**WHAT TO PRODUCE**
Identify each line below that contains the string "autoBeamOff", and copy every such line in full.

─── MATERIAL ───

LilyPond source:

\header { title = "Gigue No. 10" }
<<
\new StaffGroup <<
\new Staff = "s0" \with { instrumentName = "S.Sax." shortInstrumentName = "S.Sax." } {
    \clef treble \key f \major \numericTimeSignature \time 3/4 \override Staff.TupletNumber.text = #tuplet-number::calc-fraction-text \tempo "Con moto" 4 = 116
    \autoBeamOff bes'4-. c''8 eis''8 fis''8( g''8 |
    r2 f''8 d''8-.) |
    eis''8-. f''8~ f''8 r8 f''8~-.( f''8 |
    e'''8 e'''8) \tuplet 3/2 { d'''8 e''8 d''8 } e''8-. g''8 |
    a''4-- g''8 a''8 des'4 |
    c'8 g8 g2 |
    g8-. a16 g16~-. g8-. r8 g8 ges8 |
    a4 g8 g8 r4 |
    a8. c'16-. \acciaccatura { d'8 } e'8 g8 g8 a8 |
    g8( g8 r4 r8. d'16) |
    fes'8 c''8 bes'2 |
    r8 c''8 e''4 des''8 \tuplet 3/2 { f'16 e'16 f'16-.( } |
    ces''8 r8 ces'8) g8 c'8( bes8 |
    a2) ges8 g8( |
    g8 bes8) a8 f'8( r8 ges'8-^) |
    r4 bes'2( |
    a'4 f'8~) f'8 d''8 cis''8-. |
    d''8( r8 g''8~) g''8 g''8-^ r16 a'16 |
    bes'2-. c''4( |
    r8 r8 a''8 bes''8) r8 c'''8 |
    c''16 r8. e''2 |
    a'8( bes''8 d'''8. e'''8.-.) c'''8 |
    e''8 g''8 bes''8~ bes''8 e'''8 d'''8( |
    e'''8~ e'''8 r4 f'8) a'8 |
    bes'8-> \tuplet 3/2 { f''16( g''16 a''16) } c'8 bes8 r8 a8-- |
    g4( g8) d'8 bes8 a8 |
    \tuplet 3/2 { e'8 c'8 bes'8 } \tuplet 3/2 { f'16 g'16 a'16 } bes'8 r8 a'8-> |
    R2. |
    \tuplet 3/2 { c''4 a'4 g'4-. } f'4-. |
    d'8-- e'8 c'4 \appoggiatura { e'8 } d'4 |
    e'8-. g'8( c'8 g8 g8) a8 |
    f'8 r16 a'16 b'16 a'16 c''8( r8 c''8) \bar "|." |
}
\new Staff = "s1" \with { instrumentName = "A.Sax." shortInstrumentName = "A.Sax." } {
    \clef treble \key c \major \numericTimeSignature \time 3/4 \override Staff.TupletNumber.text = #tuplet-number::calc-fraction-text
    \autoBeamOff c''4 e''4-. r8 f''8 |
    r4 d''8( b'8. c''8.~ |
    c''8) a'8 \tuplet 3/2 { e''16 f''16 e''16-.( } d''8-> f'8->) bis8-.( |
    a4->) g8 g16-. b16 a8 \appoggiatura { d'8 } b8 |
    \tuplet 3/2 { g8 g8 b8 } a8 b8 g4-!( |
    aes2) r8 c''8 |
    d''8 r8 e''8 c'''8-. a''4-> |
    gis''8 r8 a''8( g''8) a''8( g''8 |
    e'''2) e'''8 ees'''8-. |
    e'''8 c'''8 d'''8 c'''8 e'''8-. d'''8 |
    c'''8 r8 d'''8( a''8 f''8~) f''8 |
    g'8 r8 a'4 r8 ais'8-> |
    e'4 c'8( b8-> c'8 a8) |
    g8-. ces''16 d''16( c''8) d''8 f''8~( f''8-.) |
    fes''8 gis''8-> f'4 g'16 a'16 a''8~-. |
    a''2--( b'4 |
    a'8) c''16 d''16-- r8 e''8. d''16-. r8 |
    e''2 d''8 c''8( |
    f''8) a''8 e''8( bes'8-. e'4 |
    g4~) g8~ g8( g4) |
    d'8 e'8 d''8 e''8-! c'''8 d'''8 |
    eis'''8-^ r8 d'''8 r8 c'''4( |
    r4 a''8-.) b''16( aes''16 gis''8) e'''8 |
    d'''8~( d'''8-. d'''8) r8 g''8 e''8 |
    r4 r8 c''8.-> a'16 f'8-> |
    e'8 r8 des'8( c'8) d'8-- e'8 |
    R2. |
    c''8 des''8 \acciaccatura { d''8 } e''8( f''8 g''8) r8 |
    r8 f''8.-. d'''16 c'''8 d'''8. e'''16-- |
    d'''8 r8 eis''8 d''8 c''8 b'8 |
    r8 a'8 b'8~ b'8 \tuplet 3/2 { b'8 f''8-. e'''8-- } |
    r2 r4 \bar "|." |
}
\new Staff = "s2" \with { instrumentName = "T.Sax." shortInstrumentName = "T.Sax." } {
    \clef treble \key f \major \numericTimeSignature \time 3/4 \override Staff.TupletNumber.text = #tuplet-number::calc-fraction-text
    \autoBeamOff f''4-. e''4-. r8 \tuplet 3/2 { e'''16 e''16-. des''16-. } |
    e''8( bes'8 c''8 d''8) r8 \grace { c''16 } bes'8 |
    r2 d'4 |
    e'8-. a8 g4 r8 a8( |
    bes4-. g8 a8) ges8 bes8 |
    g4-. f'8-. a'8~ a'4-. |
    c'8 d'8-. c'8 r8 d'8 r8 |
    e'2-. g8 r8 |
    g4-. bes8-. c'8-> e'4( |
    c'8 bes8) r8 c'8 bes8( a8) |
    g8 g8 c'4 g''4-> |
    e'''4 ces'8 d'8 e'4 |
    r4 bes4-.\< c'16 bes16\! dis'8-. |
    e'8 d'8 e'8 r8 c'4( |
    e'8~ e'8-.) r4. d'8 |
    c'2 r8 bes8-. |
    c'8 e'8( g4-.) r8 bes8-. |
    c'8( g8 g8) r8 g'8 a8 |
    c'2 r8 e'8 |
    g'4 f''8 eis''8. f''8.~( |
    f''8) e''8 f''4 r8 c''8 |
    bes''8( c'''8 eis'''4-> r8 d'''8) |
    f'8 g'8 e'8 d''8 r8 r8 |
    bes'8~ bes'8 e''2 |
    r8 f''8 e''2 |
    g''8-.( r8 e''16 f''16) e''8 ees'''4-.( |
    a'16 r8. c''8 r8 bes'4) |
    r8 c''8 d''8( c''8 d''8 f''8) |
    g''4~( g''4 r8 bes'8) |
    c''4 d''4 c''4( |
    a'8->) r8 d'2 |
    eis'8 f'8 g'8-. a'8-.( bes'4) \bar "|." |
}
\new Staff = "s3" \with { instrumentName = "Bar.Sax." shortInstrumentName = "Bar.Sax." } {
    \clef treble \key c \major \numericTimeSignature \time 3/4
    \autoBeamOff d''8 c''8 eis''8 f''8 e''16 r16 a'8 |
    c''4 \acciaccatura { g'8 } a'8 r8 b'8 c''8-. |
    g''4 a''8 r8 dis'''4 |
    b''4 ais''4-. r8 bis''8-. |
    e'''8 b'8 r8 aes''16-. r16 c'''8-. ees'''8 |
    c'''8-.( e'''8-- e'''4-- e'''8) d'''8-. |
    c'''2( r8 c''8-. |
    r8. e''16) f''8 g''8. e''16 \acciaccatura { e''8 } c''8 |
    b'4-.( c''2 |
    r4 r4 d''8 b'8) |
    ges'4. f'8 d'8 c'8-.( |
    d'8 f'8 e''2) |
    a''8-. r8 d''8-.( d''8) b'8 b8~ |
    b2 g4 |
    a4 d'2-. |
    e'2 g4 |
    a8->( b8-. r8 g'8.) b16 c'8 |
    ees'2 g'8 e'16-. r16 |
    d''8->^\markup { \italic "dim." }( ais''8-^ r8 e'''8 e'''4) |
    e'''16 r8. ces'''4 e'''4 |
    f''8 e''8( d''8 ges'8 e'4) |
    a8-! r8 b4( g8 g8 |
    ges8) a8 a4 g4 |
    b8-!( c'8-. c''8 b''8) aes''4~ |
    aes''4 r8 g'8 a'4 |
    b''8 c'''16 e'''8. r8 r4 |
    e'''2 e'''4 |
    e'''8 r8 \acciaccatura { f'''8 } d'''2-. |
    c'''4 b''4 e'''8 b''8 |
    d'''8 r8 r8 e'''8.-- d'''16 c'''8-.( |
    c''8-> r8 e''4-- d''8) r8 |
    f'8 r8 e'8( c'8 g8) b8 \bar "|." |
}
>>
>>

───

**TASK RESULT**
    \autoBeamOff bes'4-. c''8 eis''8 fis''8( g''8 |
    \autoBeamOff c''4 e''4-. r8 f''8 |
    \autoBeamOff f''4-. e''4-. r8 \tuplet 3/2 { e'''16 e''16-. des''16-. } |
    \autoBeamOff d''8 c''8 eis''8 f''8 e''16 r16 a'8 |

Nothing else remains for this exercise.